#### The problem:
Every entry needs to be written out again exactly, with its pictures removed.

== Dataset ==

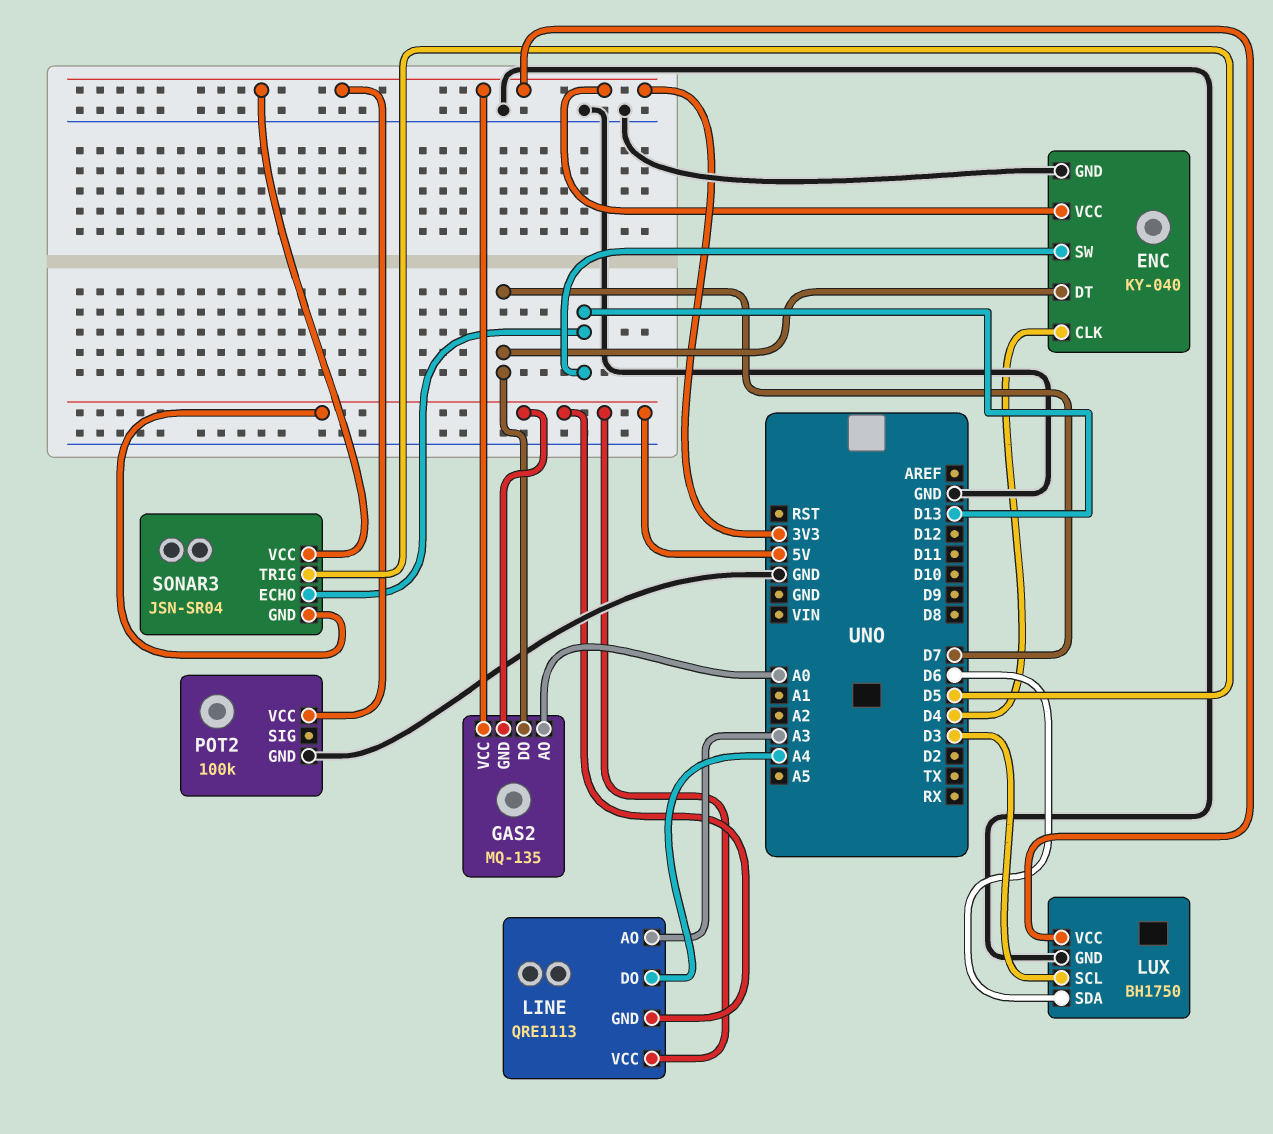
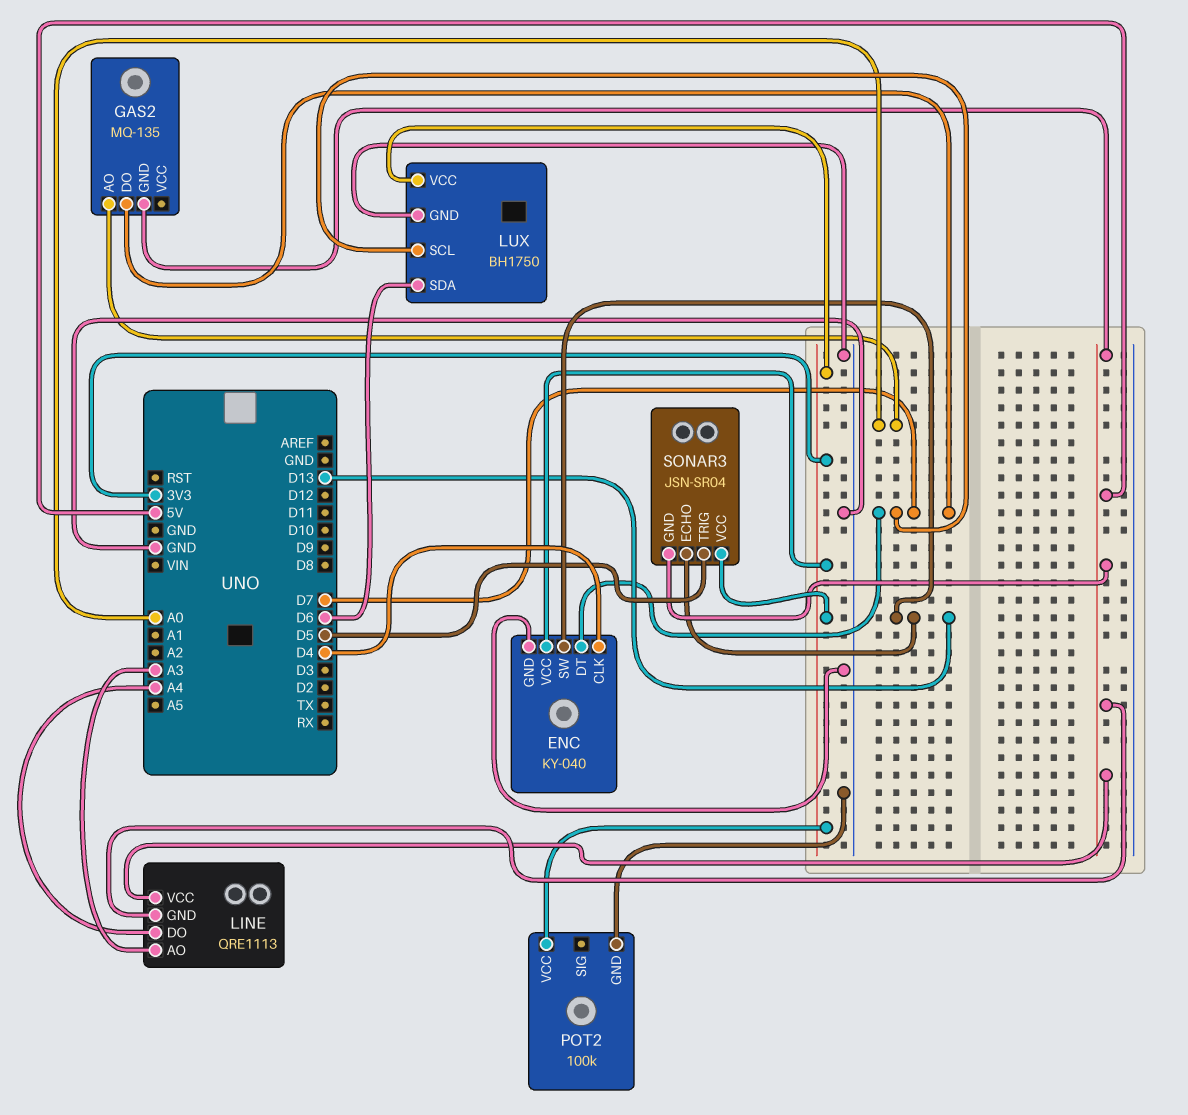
GAS2 pin VCC: 3V3 -> none
LUX pin SCL: D3 -> D7

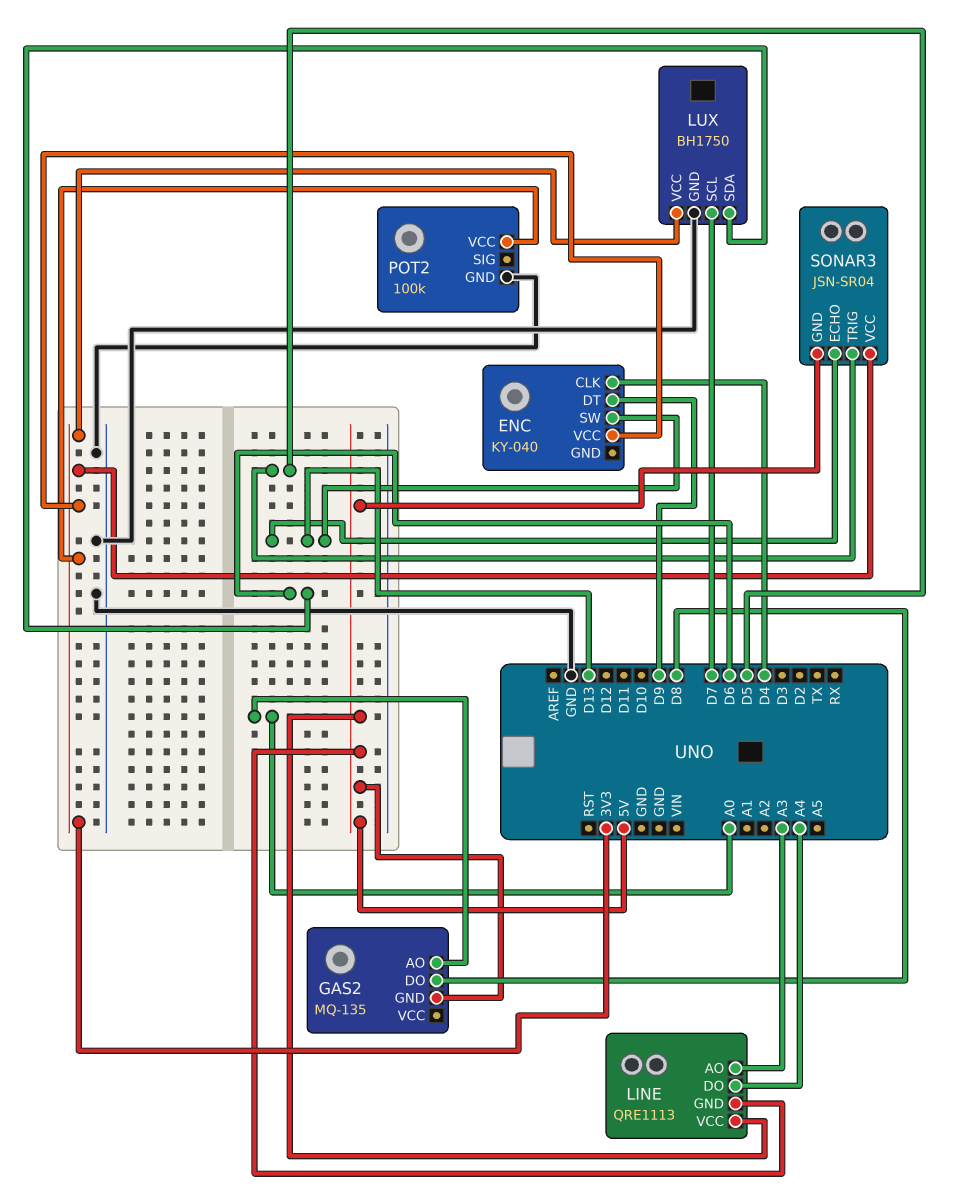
ENC pin DT: D7 -> D9
ENC pin GND: GND -> none
GAS2 pin DO: D7 -> D8

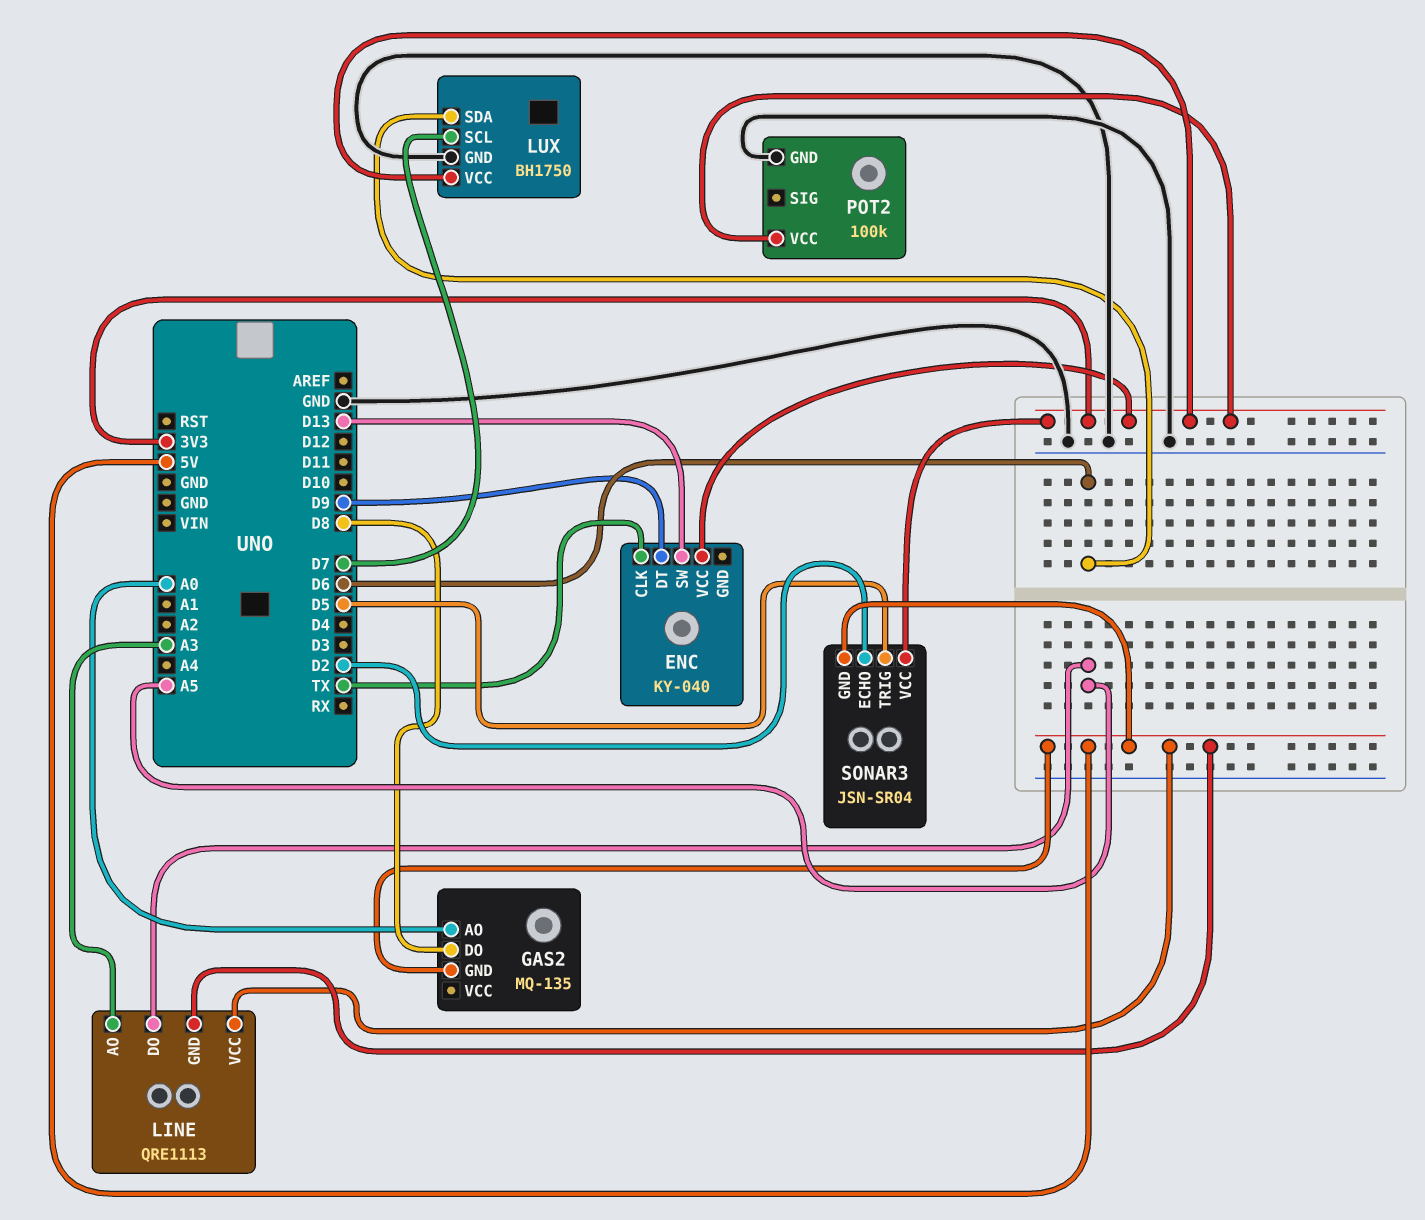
ENC pin CLK: D4 -> TX
LINE pin DO: A4 -> A5
SONAR3 pin ECHO: D13 -> D2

===

#### Written reply:
GAS2 pin VCC: 3V3 -> none
LUX pin SCL: D3 -> D7

ENC pin DT: D7 -> D9
ENC pin GND: GND -> none
GAS2 pin DO: D7 -> D8

ENC pin CLK: D4 -> TX
LINE pin DO: A4 -> A5
SONAR3 pin ECHO: D13 -> D2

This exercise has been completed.